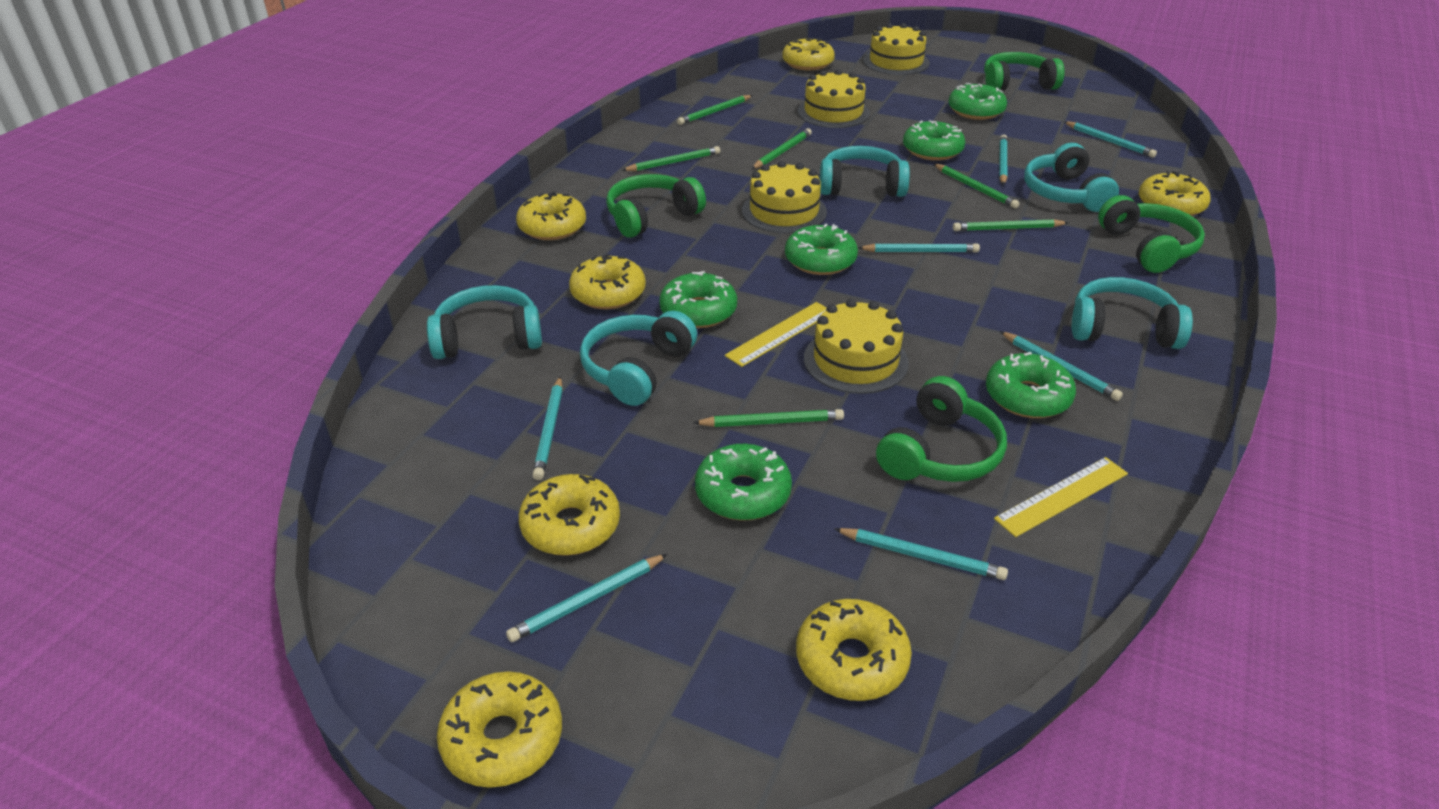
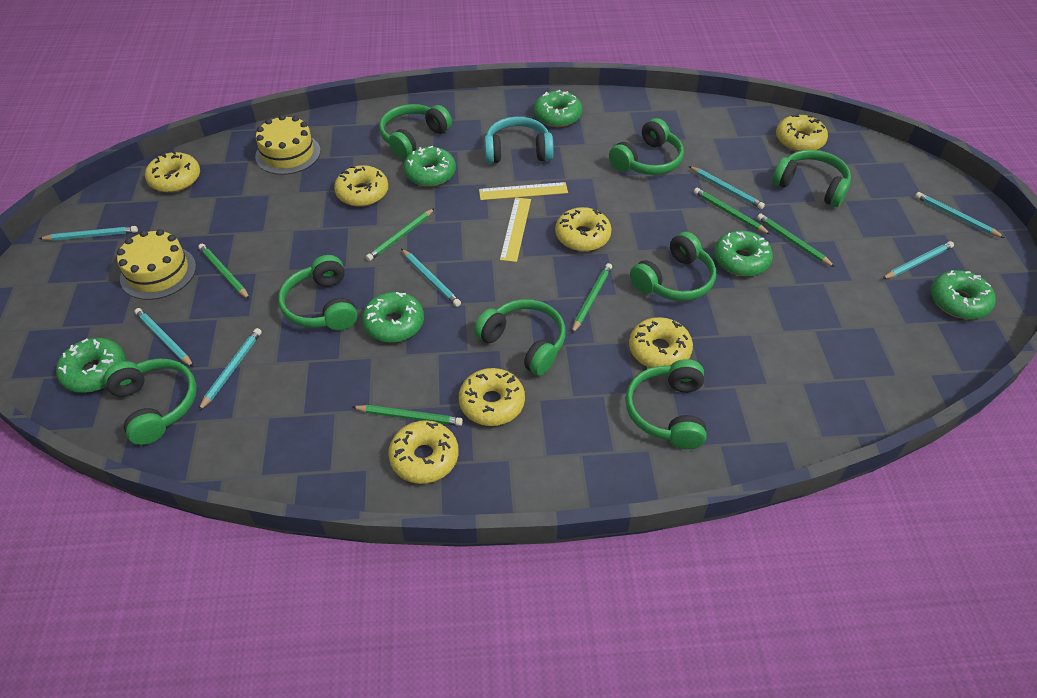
green headphones: 4 -> 8
turquoise headphones: 5 -> 1
yellow cake: 4 -> 2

========

▸ DIRECTIONS FOR THIS TASK
Whenever "headphones" shows up in a line of the listing, copy that whole line.

▸ EXERCISE OUTPUT
green headphones: 4 -> 8
turquoise headphones: 5 -> 1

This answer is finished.